Working data →
★ ★ ★ ★

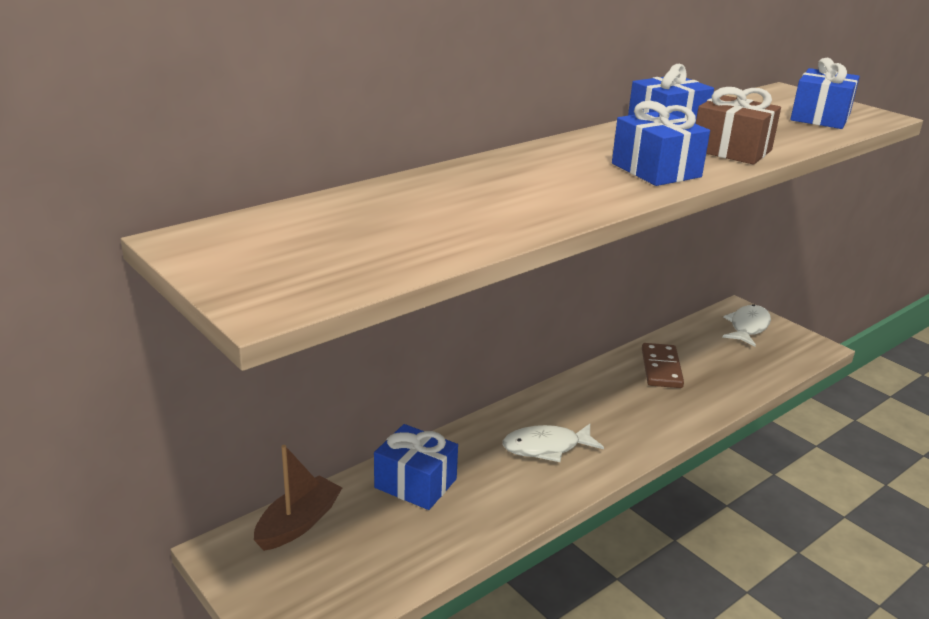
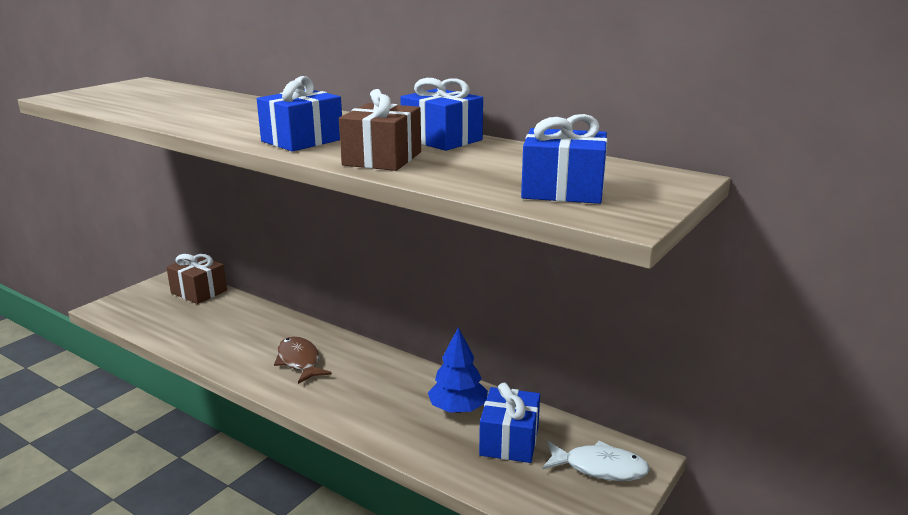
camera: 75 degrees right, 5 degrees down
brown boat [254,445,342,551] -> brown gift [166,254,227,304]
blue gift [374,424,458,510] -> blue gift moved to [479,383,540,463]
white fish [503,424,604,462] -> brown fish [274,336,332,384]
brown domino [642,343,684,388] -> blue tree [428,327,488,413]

★ ★ ★ ★

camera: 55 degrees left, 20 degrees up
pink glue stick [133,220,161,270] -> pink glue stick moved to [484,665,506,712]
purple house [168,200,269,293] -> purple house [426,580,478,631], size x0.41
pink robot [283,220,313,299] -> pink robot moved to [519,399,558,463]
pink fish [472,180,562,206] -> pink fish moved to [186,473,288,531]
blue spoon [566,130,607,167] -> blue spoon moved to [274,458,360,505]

★ ★ ★ ★

The problem → Starting with the line that holds "camera: 75 degrees right, 5 degrees down" and ending with the line that holds "brown domino [642,343,684,388]", retype every line in the data above exactly, and nothing else.

Solved problem →
camera: 75 degrees right, 5 degrees down
brown boat [254,445,342,551] -> brown gift [166,254,227,304]
blue gift [374,424,458,510] -> blue gift moved to [479,383,540,463]
white fish [503,424,604,462] -> brown fish [274,336,332,384]
brown domino [642,343,684,388] -> blue tree [428,327,488,413]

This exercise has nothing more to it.